EXERCISE BRIEF:
Where in the records does the word "none" occur? Copy each line in which it does.

DATA SECTION:

^^^^^^^^

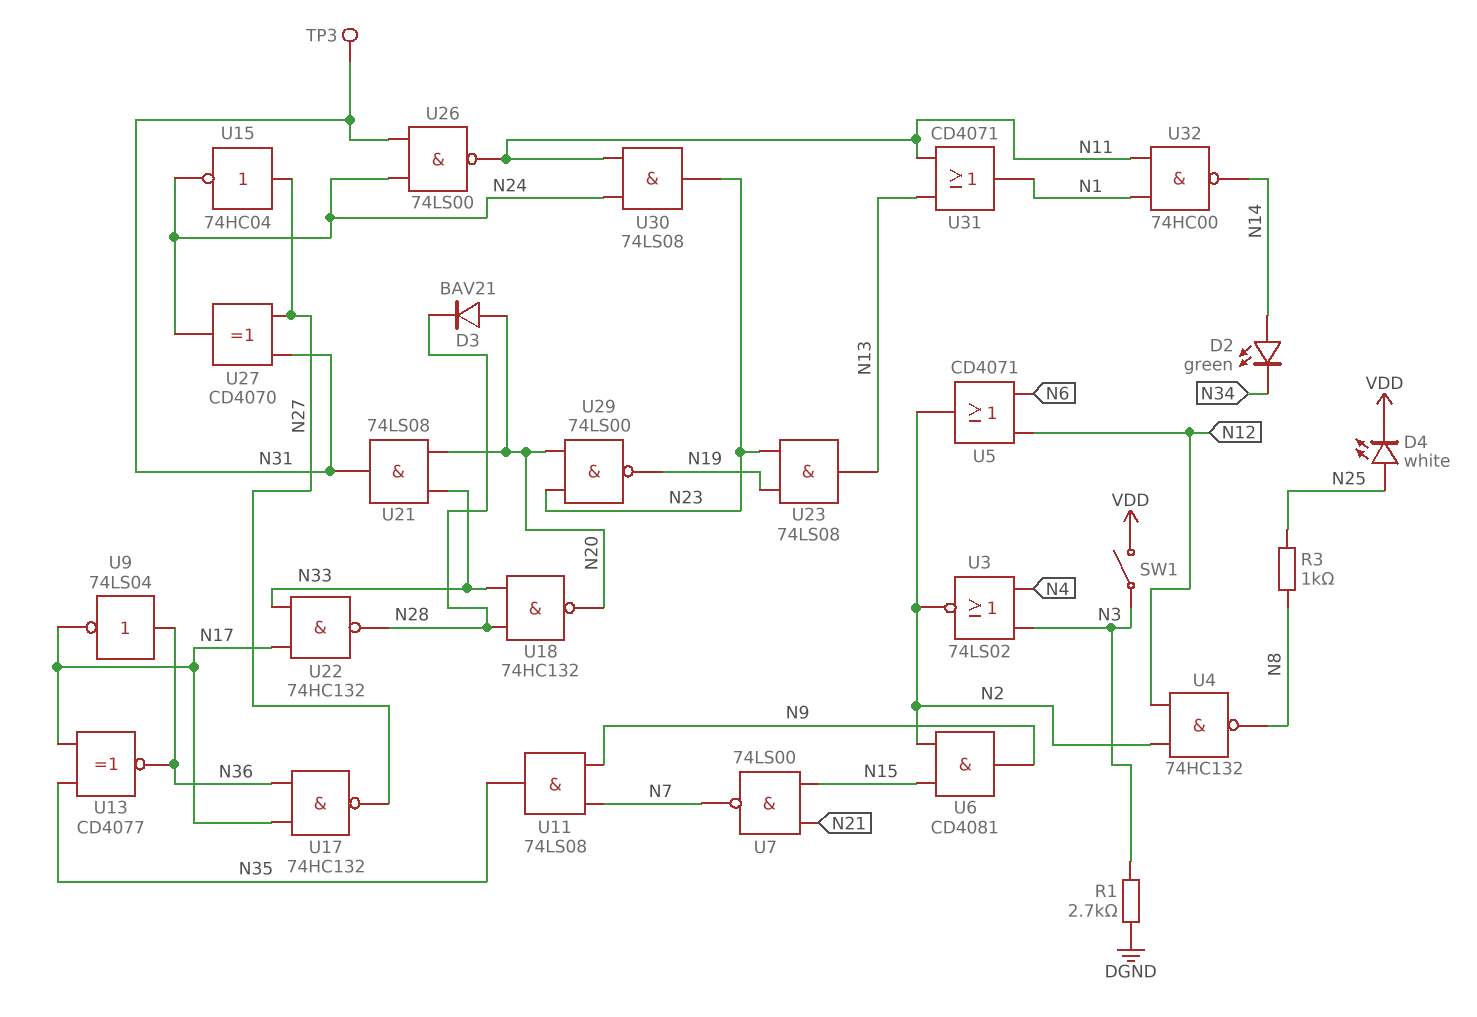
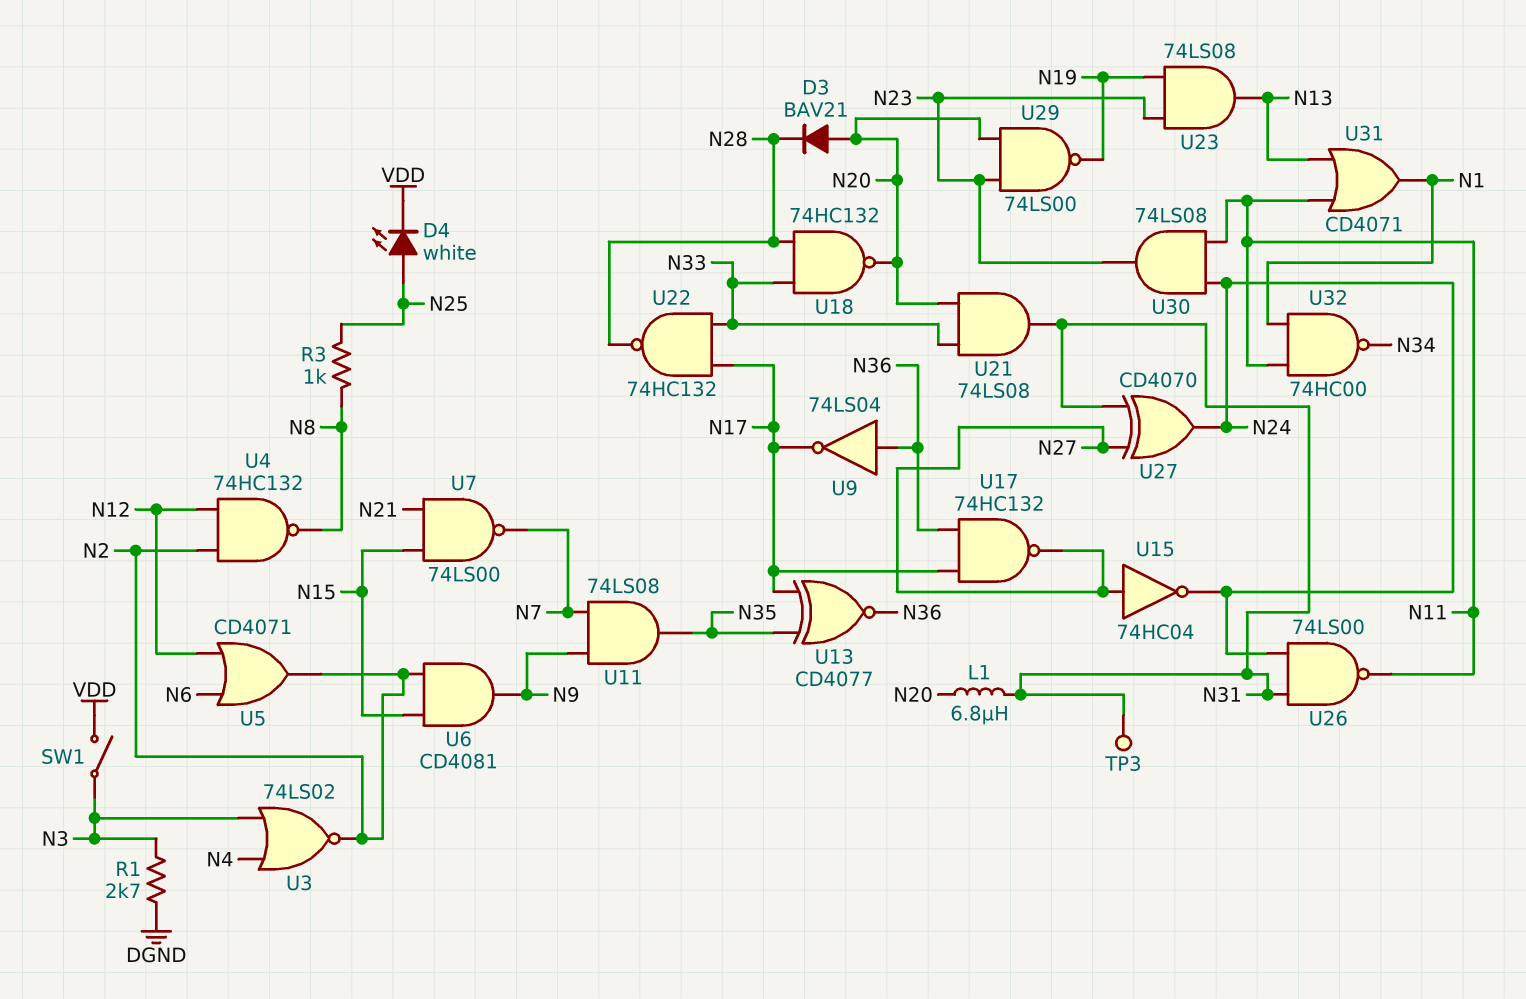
D2: LED green (A N14, K N34) -> none
L1: none -> 6.8uH (N20, N31)
U32: NAND 74HC00 (in N1, in N11, out N14) -> NAND 74HC00 (in N1, in N11, out N34)

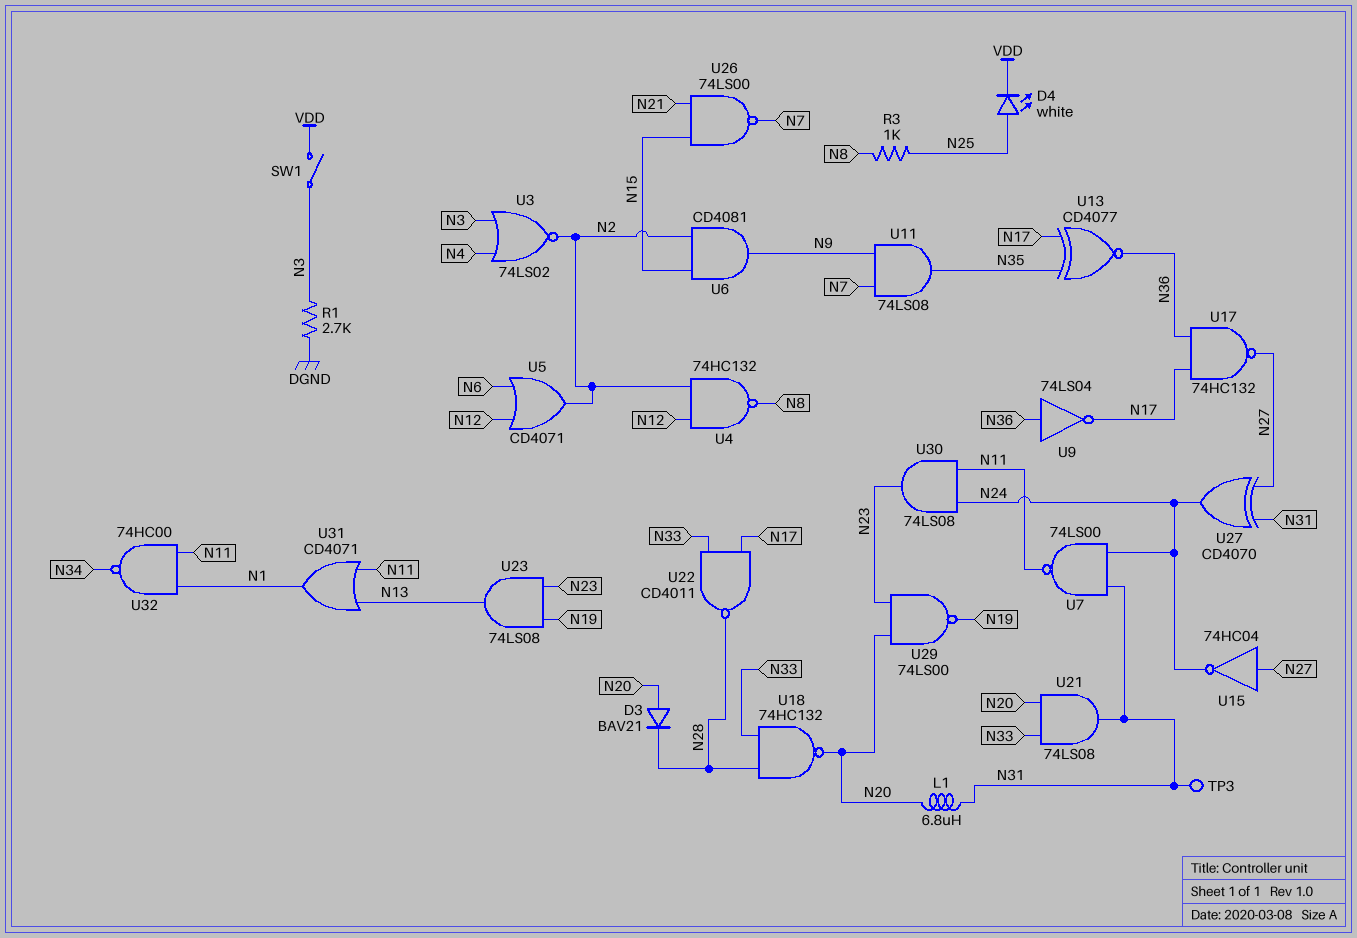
U7: NAND 74LS00 (in N15, in N21, out N7) -> NAND 74LS00 (in N24, in N31, out N11)
U22: NAND 74HC132 (in N17, in N33, out N28) -> NAND CD4011 (in N17, in N33, out N28)
U26: NAND 74LS00 (in N24, in N31, out N11) -> NAND 74LS00 (in N15, in N21, out N7)

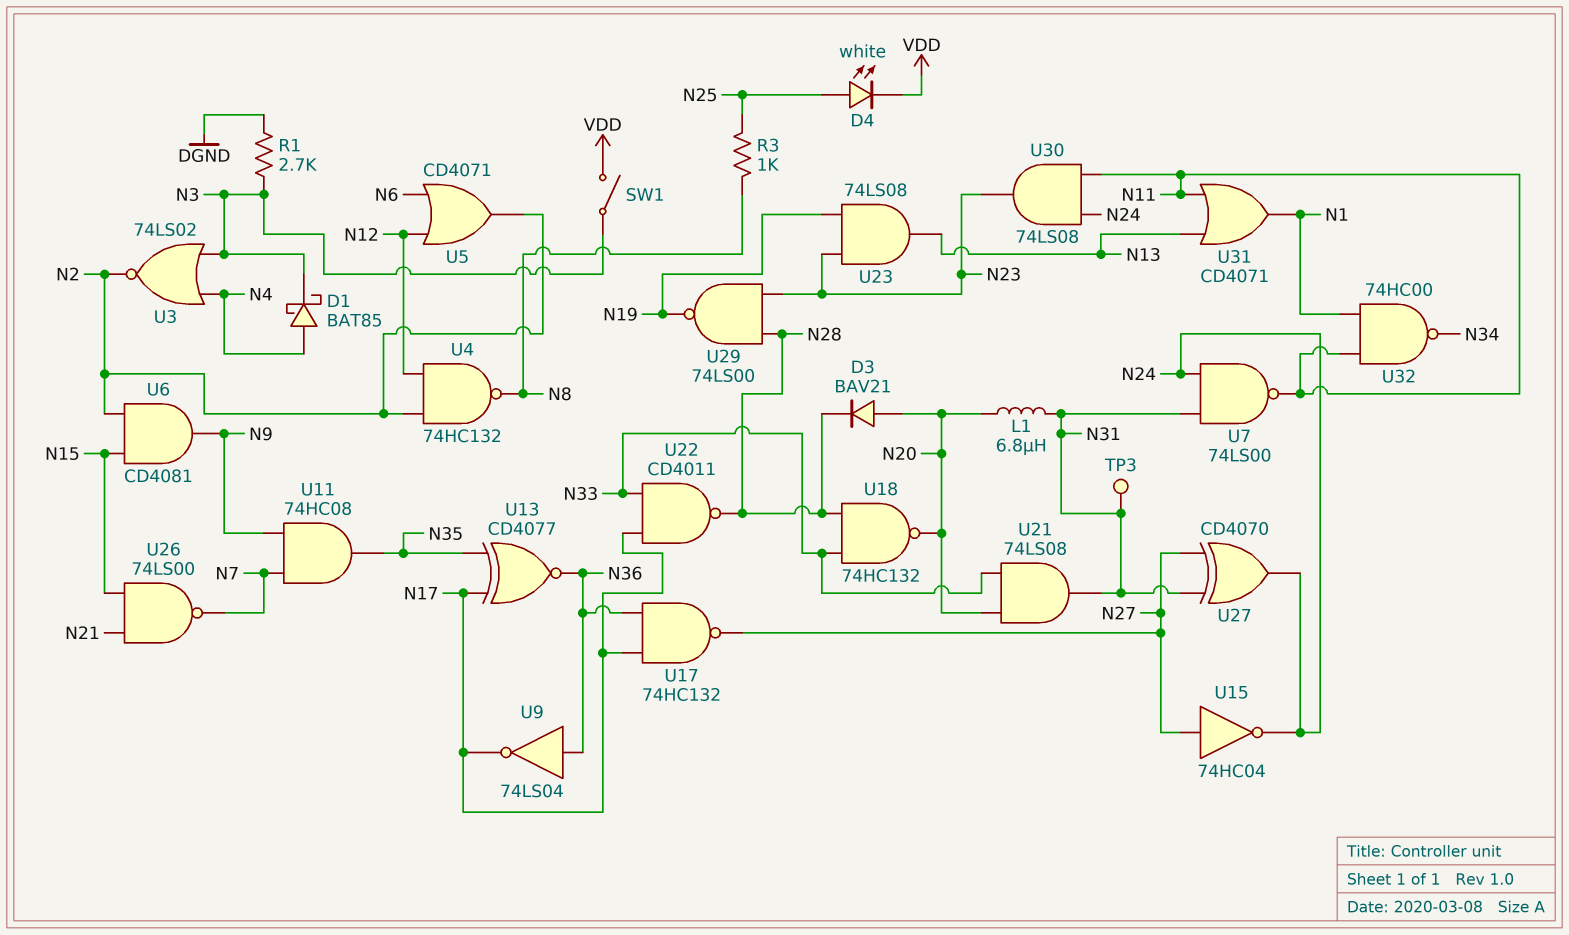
D1: none -> schottky BAT85 (A N4, K N3)
U11: AND 74LS08 (in N7, in N9, out N35) -> AND 74HC08 (in N7, in N9, out N35)
U29: NAND 74LS00 (in N20, in N23, out N19) -> NAND 74LS00 (in N23, in N28, out N19)

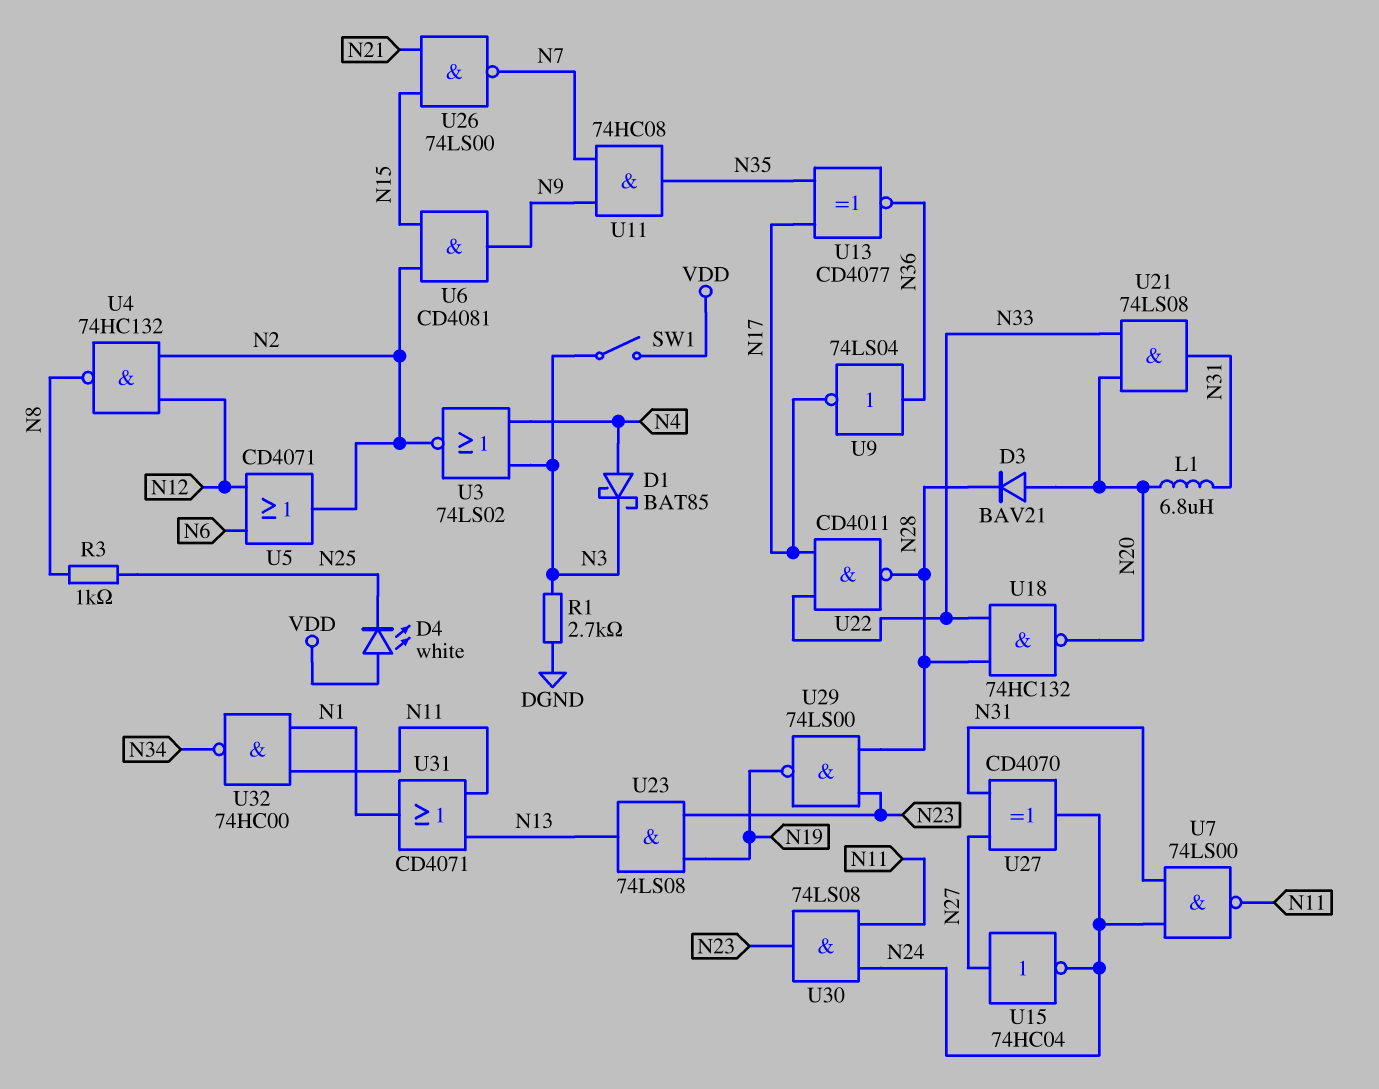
D4: LED white (A N25, K VDD) -> LED white (A VDD, K N25)
TP3: test point (N31) -> none
U17: NAND 74HC132 (in N17, in N36, out N27) -> none

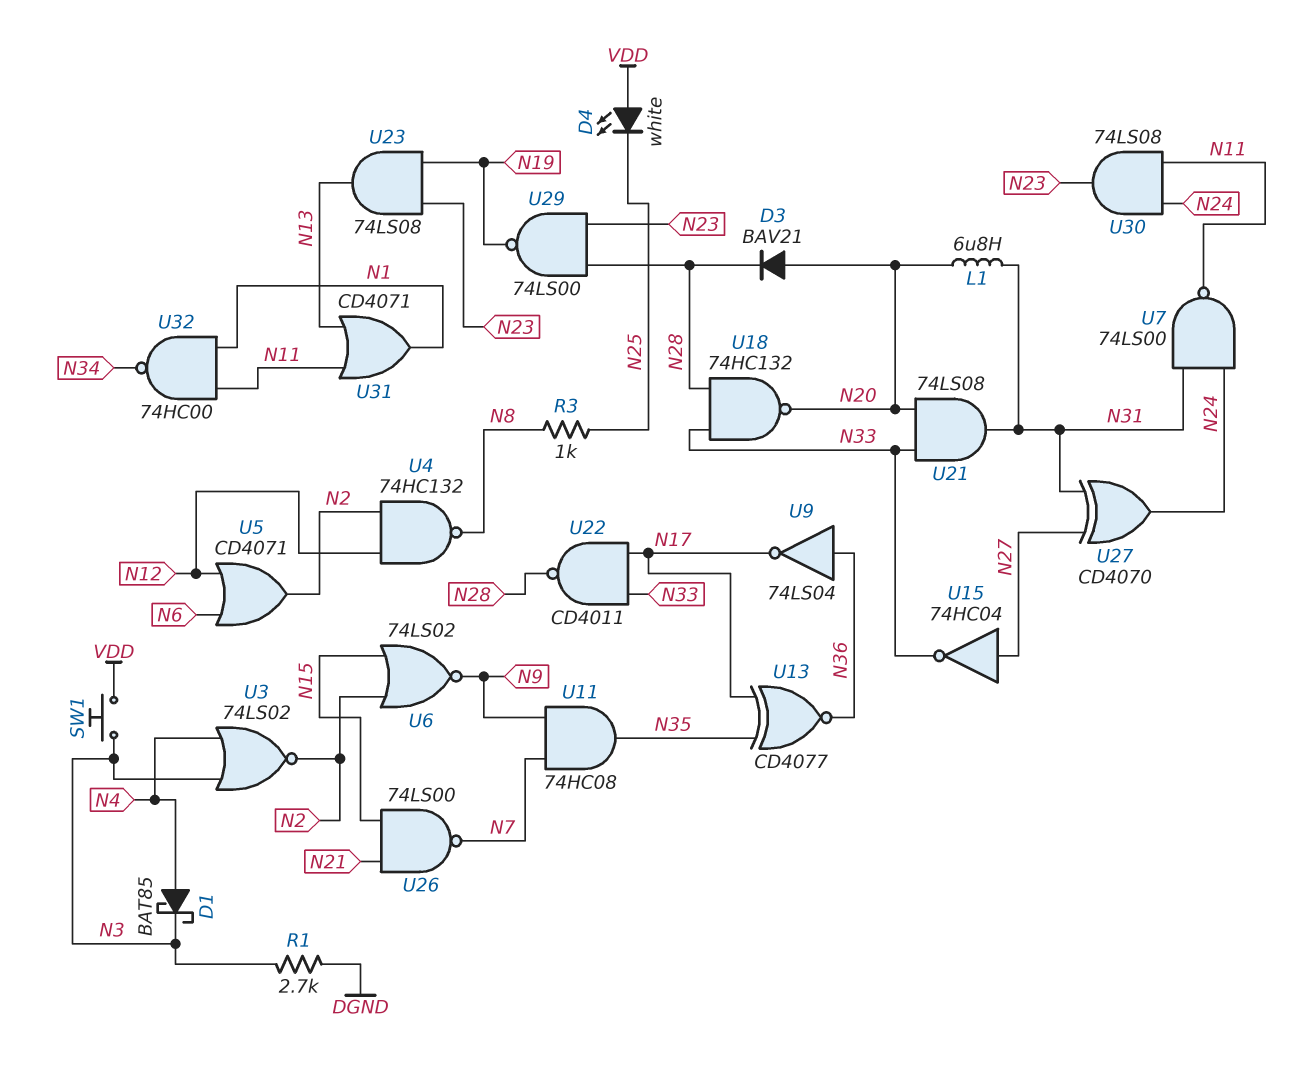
SW1: switch (N3, VDD) -> button (N3, VDD)
U6: AND CD4081 (in N2, in N15, out N9) -> NOR 74LS02 (in N2, in N15, out N9)
U15: NOT 74HC04 (in N27, out N24) -> NOT 74HC04 (in N27, out N33)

^^^^^^^^

REPLY TO THE EXERCISE:
D2: LED green (A N14, K N34) -> none
L1: none -> 6.8uH (N20, N31)
D1: none -> schottky BAT85 (A N4, K N3)
TP3: test point (N31) -> none
U17: NAND 74HC132 (in N17, in N36, out N27) -> none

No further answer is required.